= WHAT THE TASK ASKS =
Show all lines below holding the string "pallet".

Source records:
########

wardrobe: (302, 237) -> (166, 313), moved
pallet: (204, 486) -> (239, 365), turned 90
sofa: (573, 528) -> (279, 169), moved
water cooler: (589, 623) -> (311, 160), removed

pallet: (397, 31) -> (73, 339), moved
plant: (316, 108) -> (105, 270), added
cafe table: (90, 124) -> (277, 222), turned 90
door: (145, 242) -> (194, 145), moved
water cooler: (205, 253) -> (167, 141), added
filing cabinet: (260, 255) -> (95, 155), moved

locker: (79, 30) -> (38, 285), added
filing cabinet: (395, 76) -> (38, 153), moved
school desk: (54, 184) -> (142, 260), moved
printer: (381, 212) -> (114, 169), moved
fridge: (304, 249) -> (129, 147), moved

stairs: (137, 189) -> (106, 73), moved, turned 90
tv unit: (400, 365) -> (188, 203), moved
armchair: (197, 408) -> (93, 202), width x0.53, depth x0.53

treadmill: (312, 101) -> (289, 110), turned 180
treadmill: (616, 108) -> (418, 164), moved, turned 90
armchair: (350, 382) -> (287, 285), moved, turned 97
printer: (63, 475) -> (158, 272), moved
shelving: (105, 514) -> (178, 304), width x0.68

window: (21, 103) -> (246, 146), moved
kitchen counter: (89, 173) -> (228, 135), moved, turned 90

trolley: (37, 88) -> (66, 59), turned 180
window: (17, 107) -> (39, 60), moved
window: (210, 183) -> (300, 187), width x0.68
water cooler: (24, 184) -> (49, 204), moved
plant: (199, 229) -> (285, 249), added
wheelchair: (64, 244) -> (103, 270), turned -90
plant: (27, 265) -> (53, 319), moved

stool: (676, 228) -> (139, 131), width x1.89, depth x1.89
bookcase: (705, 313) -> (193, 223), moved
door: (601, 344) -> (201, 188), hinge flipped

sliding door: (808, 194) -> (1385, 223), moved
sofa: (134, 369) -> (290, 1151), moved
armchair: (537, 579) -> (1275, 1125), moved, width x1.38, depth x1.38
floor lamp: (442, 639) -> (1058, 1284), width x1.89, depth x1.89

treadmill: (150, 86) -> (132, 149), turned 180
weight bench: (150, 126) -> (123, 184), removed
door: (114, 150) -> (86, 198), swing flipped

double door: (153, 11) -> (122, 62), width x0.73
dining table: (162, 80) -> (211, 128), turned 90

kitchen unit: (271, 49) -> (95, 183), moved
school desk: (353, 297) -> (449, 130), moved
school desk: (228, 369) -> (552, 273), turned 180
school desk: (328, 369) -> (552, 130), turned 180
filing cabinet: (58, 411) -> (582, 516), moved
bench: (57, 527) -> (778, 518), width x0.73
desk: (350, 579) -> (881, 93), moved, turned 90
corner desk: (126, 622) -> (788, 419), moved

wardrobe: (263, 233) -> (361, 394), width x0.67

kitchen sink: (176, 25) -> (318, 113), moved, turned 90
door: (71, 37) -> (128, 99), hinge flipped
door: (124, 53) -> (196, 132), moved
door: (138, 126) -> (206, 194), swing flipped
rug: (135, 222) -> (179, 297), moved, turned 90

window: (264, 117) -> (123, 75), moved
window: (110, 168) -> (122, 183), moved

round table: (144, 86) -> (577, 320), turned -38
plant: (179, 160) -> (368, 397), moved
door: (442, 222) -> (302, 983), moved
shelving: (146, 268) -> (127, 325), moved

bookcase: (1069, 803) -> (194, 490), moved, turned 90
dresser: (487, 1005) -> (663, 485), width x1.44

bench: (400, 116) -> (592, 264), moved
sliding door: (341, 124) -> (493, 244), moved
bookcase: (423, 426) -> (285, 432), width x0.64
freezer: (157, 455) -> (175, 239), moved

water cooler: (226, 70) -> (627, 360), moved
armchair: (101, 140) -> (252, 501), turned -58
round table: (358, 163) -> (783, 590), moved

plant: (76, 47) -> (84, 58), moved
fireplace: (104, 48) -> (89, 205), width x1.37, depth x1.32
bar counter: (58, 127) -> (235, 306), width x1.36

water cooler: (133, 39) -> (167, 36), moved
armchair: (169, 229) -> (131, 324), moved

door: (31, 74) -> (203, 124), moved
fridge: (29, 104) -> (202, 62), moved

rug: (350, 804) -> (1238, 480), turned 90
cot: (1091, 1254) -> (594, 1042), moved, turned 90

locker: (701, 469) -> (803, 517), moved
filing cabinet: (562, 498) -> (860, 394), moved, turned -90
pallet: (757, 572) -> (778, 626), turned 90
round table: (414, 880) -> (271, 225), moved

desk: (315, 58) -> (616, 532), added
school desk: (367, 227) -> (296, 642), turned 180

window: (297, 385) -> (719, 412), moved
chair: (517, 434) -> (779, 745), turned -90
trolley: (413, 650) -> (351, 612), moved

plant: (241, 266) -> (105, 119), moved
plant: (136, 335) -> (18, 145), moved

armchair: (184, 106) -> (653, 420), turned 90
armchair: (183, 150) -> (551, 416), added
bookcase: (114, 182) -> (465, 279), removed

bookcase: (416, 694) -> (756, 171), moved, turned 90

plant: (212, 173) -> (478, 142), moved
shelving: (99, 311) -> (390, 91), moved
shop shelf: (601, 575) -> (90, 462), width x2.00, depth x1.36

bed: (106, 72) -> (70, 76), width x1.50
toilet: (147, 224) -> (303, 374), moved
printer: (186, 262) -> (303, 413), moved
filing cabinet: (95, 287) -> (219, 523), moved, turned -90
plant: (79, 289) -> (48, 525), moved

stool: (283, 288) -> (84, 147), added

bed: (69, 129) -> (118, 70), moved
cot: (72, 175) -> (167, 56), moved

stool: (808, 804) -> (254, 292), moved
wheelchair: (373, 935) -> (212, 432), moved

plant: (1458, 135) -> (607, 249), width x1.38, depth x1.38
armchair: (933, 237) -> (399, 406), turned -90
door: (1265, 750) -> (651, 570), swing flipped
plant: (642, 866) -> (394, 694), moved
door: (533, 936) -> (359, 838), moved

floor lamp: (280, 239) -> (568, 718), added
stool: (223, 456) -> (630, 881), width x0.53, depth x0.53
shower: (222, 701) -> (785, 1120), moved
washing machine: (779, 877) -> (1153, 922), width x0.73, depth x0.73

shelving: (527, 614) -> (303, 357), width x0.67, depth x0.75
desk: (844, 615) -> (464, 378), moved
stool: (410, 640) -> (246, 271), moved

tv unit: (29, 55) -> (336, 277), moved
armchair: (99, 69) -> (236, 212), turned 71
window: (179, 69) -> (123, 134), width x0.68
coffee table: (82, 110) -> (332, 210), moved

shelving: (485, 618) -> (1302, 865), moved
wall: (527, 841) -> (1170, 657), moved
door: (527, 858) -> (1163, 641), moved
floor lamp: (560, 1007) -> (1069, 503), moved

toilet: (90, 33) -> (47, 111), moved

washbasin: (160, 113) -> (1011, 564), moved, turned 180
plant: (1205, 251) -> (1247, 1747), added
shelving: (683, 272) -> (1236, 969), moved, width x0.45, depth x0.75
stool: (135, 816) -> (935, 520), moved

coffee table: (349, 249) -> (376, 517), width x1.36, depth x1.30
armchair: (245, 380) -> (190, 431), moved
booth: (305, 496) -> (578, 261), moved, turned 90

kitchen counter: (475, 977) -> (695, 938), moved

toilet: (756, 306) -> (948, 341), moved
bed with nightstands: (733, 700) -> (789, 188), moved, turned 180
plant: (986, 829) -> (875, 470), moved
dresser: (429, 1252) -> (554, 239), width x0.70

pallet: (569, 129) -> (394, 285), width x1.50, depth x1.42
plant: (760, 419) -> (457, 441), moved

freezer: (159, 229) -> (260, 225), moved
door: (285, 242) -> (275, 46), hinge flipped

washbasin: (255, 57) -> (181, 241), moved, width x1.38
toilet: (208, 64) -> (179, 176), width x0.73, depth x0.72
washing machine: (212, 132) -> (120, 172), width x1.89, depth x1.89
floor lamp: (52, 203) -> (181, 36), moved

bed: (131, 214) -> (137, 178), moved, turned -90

########

= RESPONSE TO THE TASK =
pallet: (204, 486) -> (239, 365), turned 90
pallet: (397, 31) -> (73, 339), moved
pallet: (757, 572) -> (778, 626), turned 90
pallet: (569, 129) -> (394, 285), width x1.50, depth x1.42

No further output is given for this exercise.